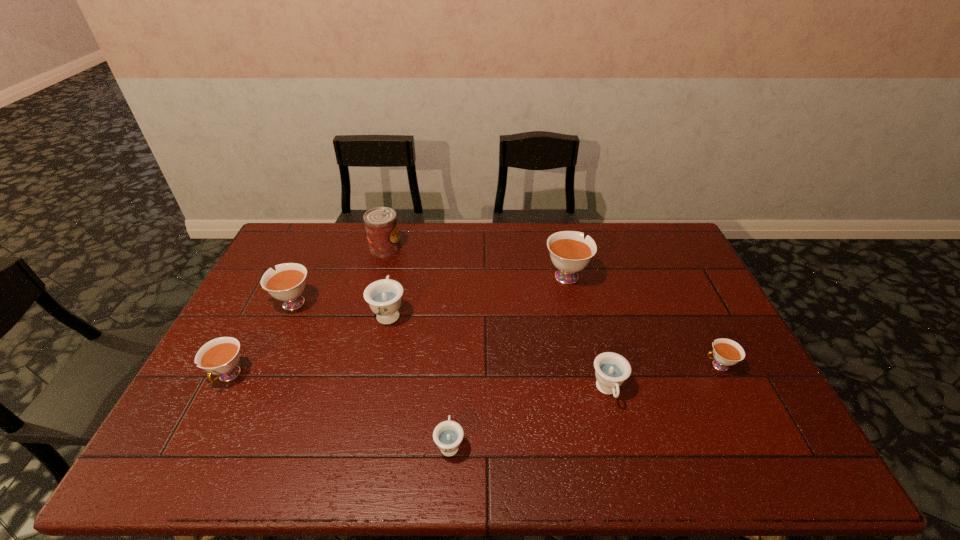
I want to click on can, so click(x=381, y=225).

Identify the location of the second white teacup from right to left. This screenshot has width=960, height=540. (570, 253).

I want to click on the biggest white teacup, so click(x=570, y=253).

Find the location of a particular element. The width and height of the screenshot is (960, 540). the third smallest white teacup is located at coordinates (287, 283).

Identify the location of the biggest blue teacup. The width and height of the screenshot is (960, 540). tap(384, 296).

At what (x,y) coordinates should I click in order to perform the action: click on the farthest blue teacup. Please return your answer as a coordinate pair (x, y). Image resolution: width=960 pixels, height=540 pixels. Looking at the image, I should click on (384, 296).

Where is `the third biggest white teacup`? the third biggest white teacup is located at coordinates pos(220,356).

Where is `the rightmost blue teacup`? The width and height of the screenshot is (960, 540). the rightmost blue teacup is located at coordinates (611, 369).

This screenshot has height=540, width=960. Find the location of `the second farthest blue teacup`. the second farthest blue teacup is located at coordinates (611, 369).

Locate an element on the screen. This screenshot has width=960, height=540. the rightmost object is located at coordinates (726, 352).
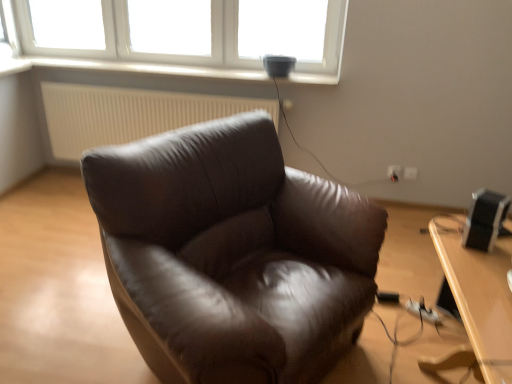
What do you see at coordinates (484, 219) in the screenshot? The image size is (512, 384). I see `black plastic speaker at right` at bounding box center [484, 219].

What do you see at coordinates (477, 287) in the screenshot? I see `light brown wooden table at lower right` at bounding box center [477, 287].

Describe the element at coordinates (394, 172) in the screenshot. I see `white plastic electric outlet at center-right, the first electric outlet from the left` at that location.

Where is `white plastic electric outlet at lower right, arranged as the 1th electric outlet when viewed from the right`? The width and height of the screenshot is (512, 384). white plastic electric outlet at lower right, arranged as the 1th electric outlet when viewed from the right is located at coordinates (410, 173).

What is the approximate height of white plastic electric outlet at lower right, acting as the second electric outlet starting from the left?

white plastic electric outlet at lower right, acting as the second electric outlet starting from the left, is 3.61 inches tall.

Locate an element on the screen. This screenshot has height=384, width=512. black plastic speaker at right is located at coordinates (484, 219).

Can you tell me how much white plastic electric outlet at lower right, acting as the second electric outlet starting from the left, and light brown wooden table at lower right differ in facing direction?

There is a 89.1-degree angle between the facing directions of white plastic electric outlet at lower right, acting as the second electric outlet starting from the left, and light brown wooden table at lower right.

Is white plastic electric outlet at lower right, acting as the second electric outlet starting from the left, situated inside light brown wooden table at lower right or outside?

white plastic electric outlet at lower right, acting as the second electric outlet starting from the left, cannot be found inside light brown wooden table at lower right.

From the image's perspective, does white plastic electric outlet at lower right, arranged as the 1th electric outlet when viewed from the right, appear higher than light brown wooden table at lower right?

Yes, from the image's perspective, white plastic electric outlet at lower right, arranged as the 1th electric outlet when viewed from the right, is over light brown wooden table at lower right.

Is white plastic electric outlet at lower right, acting as the second electric outlet starting from the left, facing away from light brown wooden table at lower right?

No, light brown wooden table at lower right is not at the back of white plastic electric outlet at lower right, acting as the second electric outlet starting from the left.

Are white plastic electric outlet at lower right, arranged as the 1th electric outlet when viewed from the right, and white plastic window at upper center making contact?

white plastic electric outlet at lower right, arranged as the 1th electric outlet when viewed from the right, and white plastic window at upper center are not in contact.

Would you say white plastic electric outlet at lower right, arranged as the 1th electric outlet when viewed from the right, contains white plastic window at upper center?

No, white plastic window at upper center is not surrounded by white plastic electric outlet at lower right, arranged as the 1th electric outlet when viewed from the right.

From the image's perspective, is white plastic electric outlet at lower right, acting as the second electric outlet starting from the left, located above white plastic window at upper center?

Incorrect, from the image's perspective, white plastic electric outlet at lower right, acting as the second electric outlet starting from the left, is lower than white plastic window at upper center.

Is white plastic electric outlet at lower right, arranged as the 1th electric outlet when viewed from the right, positioned behind white plastic window at upper center?

Yes, white plastic electric outlet at lower right, arranged as the 1th electric outlet when viewed from the right, is further from the viewer.

Which of these two, white plastic electric outlet at lower right, arranged as the 1th electric outlet when viewed from the right, or black plastic speaker at right, is bigger?

With larger size is black plastic speaker at right.

Is point (410, 178) closer to camera compared to point (476, 204)?

No.

From a real-world perspective, which object rests below the other?

From a 3D spatial view, white plastic electric outlet at lower right, arranged as the 1th electric outlet when viewed from the right, is below.

Are white plastic electric outlet at lower right, acting as the second electric outlet starting from the left, and black plastic speaker at right located far from each other?

Yes, white plastic electric outlet at lower right, acting as the second electric outlet starting from the left, and black plastic speaker at right are quite far apart.

Does black plastic speaker at right appear on the left side of white plastic window at upper center?

No, black plastic speaker at right is not to the left of white plastic window at upper center.

Which is farther from the camera, (490, 217) or (15, 4)?

The point (15, 4) is behind.

In the scene shown: Which object is thinner, black plastic speaker at right or white plastic window at upper center?

white plastic window at upper center is thinner.

Looking at this image, is black plastic speaker at right completely or partially outside of white plastic window at upper center?

That's correct, black plastic speaker at right is outside of white plastic window at upper center.

Locate an element on the screen. This screenshot has width=512, height=384. electric outlet above the white plastic electric outlet at center-right, the first electric outlet from the left (from a real-world perspective) is located at coordinates (410, 173).

Is white plastic electric outlet at center-right, which is the 2th electric outlet in right-to-left order, in contact with white plastic electric outlet at lower right, acting as the second electric outlet starting from the left?

Yes, white plastic electric outlet at center-right, which is the 2th electric outlet in right-to-left order, is in contact with white plastic electric outlet at lower right, acting as the second electric outlet starting from the left.

Measure the distance from white plastic electric outlet at center-right, which is the 2th electric outlet in right-to-left order, to white plastic electric outlet at lower right, acting as the second electric outlet starting from the left.

white plastic electric outlet at center-right, which is the 2th electric outlet in right-to-left order, is 2.92 inches away from white plastic electric outlet at lower right, acting as the second electric outlet starting from the left.

Between white plastic electric outlet at center-right, which is the 2th electric outlet in right-to-left order, and white plastic electric outlet at lower right, arranged as the 1th electric outlet when viewed from the right, which one has more height?

white plastic electric outlet at center-right, which is the 2th electric outlet in right-to-left order.

Is black plastic speaker at right inside white plastic electric outlet at center-right, which is the 2th electric outlet in right-to-left order?

No, white plastic electric outlet at center-right, which is the 2th electric outlet in right-to-left order, does not contain black plastic speaker at right.

Which is more to the left, white plastic electric outlet at center-right, the first electric outlet from the left, or black plastic speaker at right?

black plastic speaker at right.

Could you tell me if white plastic electric outlet at center-right, which is the 2th electric outlet in right-to-left order, is turned towards black plastic speaker at right?

Yes, white plastic electric outlet at center-right, which is the 2th electric outlet in right-to-left order, is aimed at black plastic speaker at right.

Which object is closer to the camera taking this photo, black plastic speaker at right or white textured radiator at upper center?

black plastic speaker at right is more forward.

Looking at their sizes, would you say black plastic speaker at right is wider or thinner than white textured radiator at upper center?

Clearly, black plastic speaker at right has more width compared to white textured radiator at upper center.

Could white textured radiator at upper center be considered to be inside black plastic speaker at right?

No.

The width and height of the screenshot is (512, 384). What are the coordinates of `table below the white plastic electric outlet at lower right, acting as the second electric outlet starting from the left (from the image's perspective)` in the screenshot? It's located at (477, 287).

From a real-world perspective, which electric outlet is the 1st one underneath the white plastic window at upper center? Please provide its 2D coordinates.

[(410, 173)]

Based on their spatial positions, is light brown wooden table at lower right or white plastic electric outlet at center-right, which is the 2th electric outlet in right-to-left order, closer to white plastic electric outlet at lower right, arranged as the 1th electric outlet when viewed from the right?

Among the two, white plastic electric outlet at center-right, which is the 2th electric outlet in right-to-left order, is located nearer to white plastic electric outlet at lower right, arranged as the 1th electric outlet when viewed from the right.

From the image, which object appears to be farther from white plastic electric outlet at lower right, acting as the second electric outlet starting from the left, white plastic window at upper center or white plastic electric outlet at center-right, which is the 2th electric outlet in right-to-left order?

white plastic window at upper center lies further to white plastic electric outlet at lower right, acting as the second electric outlet starting from the left, than the other object.

When comparing their distances from black plastic speaker at right, does white plastic window at upper center or white plastic electric outlet at lower right, arranged as the 1th electric outlet when viewed from the right, seem further?

white plastic window at upper center is further to black plastic speaker at right.

Looking at the image, which one is located closer to light brown wooden table at lower right, white plastic electric outlet at lower right, acting as the second electric outlet starting from the left, or white plastic window at upper center?

white plastic electric outlet at lower right, acting as the second electric outlet starting from the left.

Which object lies nearer to the anchor point white plastic electric outlet at lower right, acting as the second electric outlet starting from the left, white plastic window at upper center or white textured radiator at upper center?

The object closer to white plastic electric outlet at lower right, acting as the second electric outlet starting from the left, is white textured radiator at upper center.

From the image, which object appears to be farther from white textured radiator at upper center, white plastic electric outlet at lower right, acting as the second electric outlet starting from the left, or white plastic electric outlet at center-right, the first electric outlet from the left?

white plastic electric outlet at lower right, acting as the second electric outlet starting from the left, is further to white textured radiator at upper center.

Based on their spatial positions, is black plastic speaker at right or light brown wooden table at lower right closer to white plastic electric outlet at lower right, arranged as the 1th electric outlet when viewed from the right?

black plastic speaker at right is positioned closer to the anchor white plastic electric outlet at lower right, arranged as the 1th electric outlet when viewed from the right.

Estimate the real-world distances between objects in this image. Which object is further from white plastic electric outlet at lower right, acting as the second electric outlet starting from the left, white plastic electric outlet at center-right, which is the 2th electric outlet in right-to-left order, or black plastic speaker at right?

black plastic speaker at right is further to white plastic electric outlet at lower right, acting as the second electric outlet starting from the left.

Locate an element on the screen. Image resolution: width=512 pixels, height=384 pixels. speaker located between white textured radiator at upper center and white plastic electric outlet at lower right, acting as the second electric outlet starting from the left, in the left-right direction is located at coordinates (484, 219).

This screenshot has width=512, height=384. Find the location of `window situated between white textured radiator at upper center and white plastic electric outlet at lower right, acting as the second electric outlet starting from the left, from left to right`. window situated between white textured radiator at upper center and white plastic electric outlet at lower right, acting as the second electric outlet starting from the left, from left to right is located at coordinates tap(143, 53).

Locate an element on the screen. The image size is (512, 384). electric outlet between light brown wooden table at lower right and white plastic electric outlet at lower right, acting as the second electric outlet starting from the left, along the z-axis is located at coordinates (394, 172).

Where is `radiator between light brown wooden table at lower right and white plastic electric outlet at center-right, the first electric outlet from the left, from front to back`? radiator between light brown wooden table at lower right and white plastic electric outlet at center-right, the first electric outlet from the left, from front to back is located at coordinates (129, 114).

:: 任务说明 ::
请将从记录开头起至含有"Identify the location of the biggest"的那一行为止（首尾两端均包括在内）的各行转换为JSON字符串列表，每行对应一个字符串，略去空行。输出中不得包含图片。

:: 输出结果 ::
[
  "I want to click on can, so click(x=381, y=225).",
  "Identify the location of the second white teacup from right to left. This screenshot has width=960, height=540. (570, 253).",
  "I want to click on the biggest white teacup, so click(x=570, y=253).",
  "Find the location of a particular element. The width and height of the screenshot is (960, 540). the third smallest white teacup is located at coordinates (287, 283).",
  "Identify the location of the biggest blue teacup. The width and height of the screenshot is (960, 540). tap(384, 296)."
]